■ WHAT IS REQUIRED ■
Please return all of the records that follow, exactly as written.

==== RECORDS SHOWN

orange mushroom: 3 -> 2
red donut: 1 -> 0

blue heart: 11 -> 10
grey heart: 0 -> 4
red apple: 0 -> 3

========

■ RESPONSE TO THIS EXERCISE ■
orange mushroom: 3 -> 2
red donut: 1 -> 0

blue heart: 11 -> 10
grey heart: 0 -> 4
red apple: 0 -> 3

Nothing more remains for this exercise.